_Problem to work on:_
In the data below, find every line with the word "star" and copy it.

_Input records:_
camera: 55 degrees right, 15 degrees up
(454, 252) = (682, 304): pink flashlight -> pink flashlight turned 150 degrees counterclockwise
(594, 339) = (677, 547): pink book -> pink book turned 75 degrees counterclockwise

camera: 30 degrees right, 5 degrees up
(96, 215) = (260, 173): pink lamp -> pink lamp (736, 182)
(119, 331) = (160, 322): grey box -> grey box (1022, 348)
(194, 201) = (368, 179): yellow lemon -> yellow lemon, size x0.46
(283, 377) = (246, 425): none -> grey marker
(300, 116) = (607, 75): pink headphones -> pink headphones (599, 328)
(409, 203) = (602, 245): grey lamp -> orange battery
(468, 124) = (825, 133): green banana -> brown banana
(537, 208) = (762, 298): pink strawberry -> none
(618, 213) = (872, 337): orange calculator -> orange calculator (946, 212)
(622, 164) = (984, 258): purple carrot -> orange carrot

--

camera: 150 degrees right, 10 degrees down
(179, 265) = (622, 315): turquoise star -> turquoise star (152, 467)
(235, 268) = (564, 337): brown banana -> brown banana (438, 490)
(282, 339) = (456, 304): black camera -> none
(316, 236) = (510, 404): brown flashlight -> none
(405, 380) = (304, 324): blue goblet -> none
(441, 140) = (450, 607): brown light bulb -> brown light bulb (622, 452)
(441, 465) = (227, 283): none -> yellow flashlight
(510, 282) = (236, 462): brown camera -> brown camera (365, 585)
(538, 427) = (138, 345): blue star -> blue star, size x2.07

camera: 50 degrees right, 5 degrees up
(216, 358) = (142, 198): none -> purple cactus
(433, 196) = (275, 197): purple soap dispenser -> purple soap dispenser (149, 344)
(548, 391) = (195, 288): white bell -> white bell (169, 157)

...

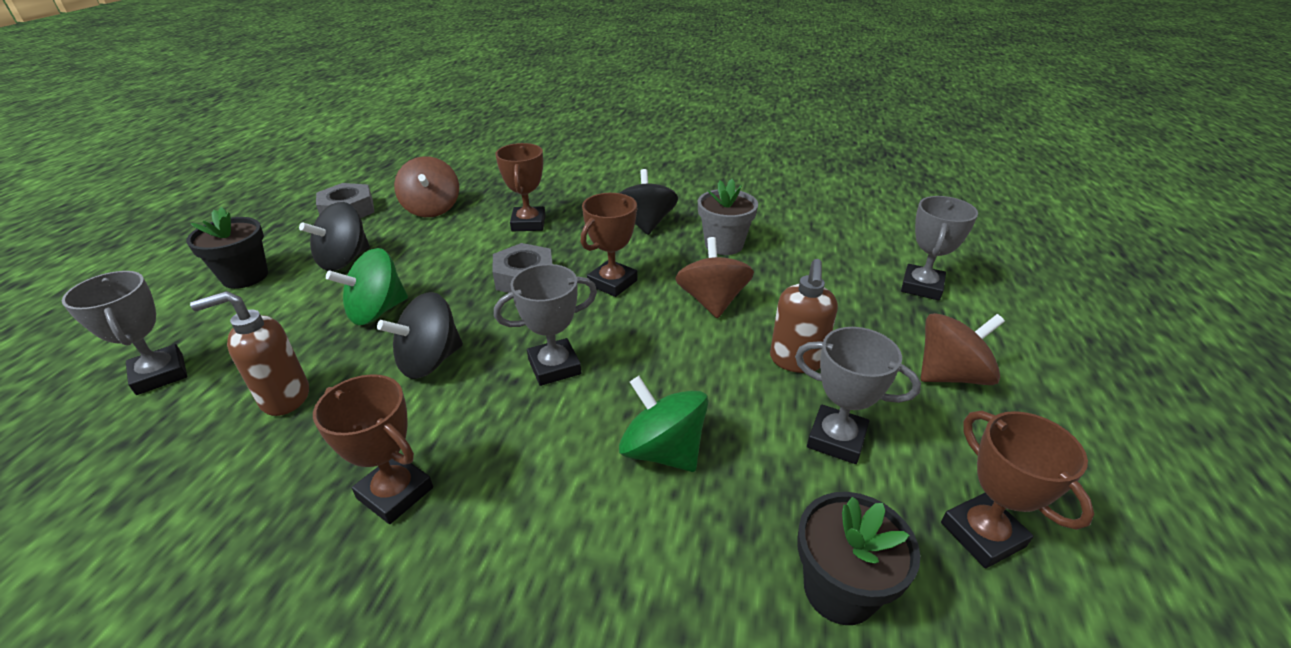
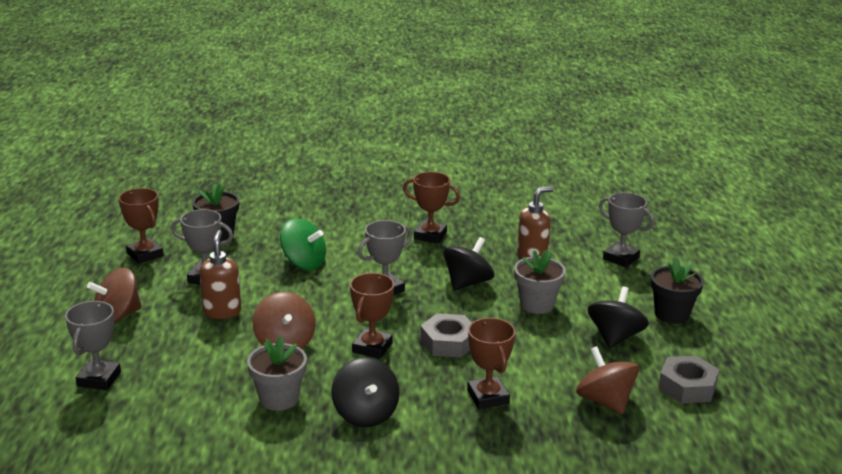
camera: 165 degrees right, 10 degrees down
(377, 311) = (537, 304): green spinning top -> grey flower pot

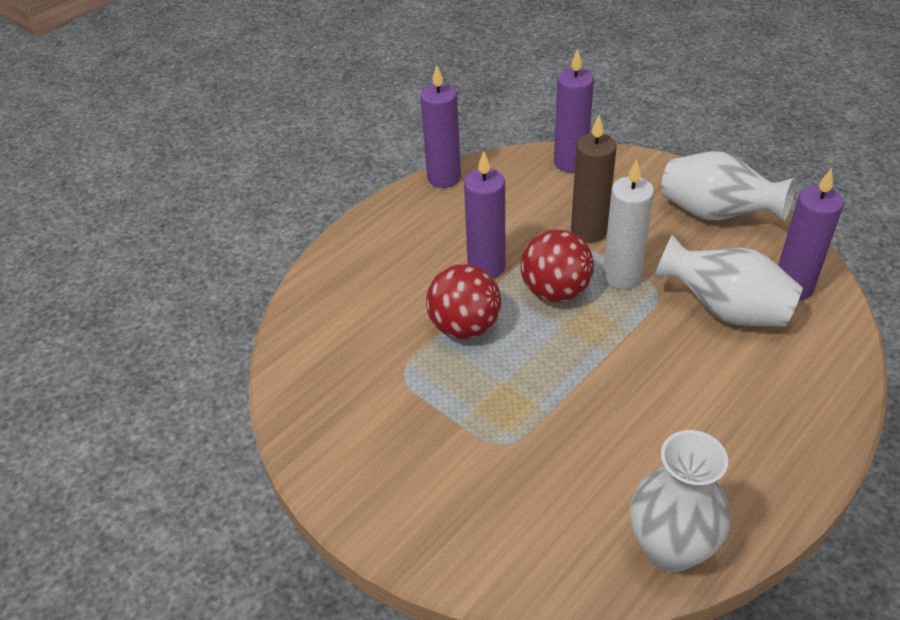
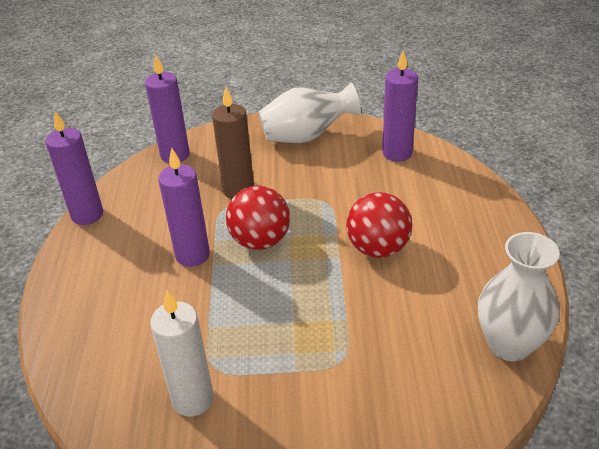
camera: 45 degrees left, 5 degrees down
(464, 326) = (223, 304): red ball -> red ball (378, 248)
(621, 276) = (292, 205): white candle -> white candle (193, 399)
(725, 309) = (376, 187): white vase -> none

_Response to this task:_
(179, 265) = (622, 315): turquoise star -> turquoise star (152, 467)
(538, 427) = (138, 345): blue star -> blue star, size x2.07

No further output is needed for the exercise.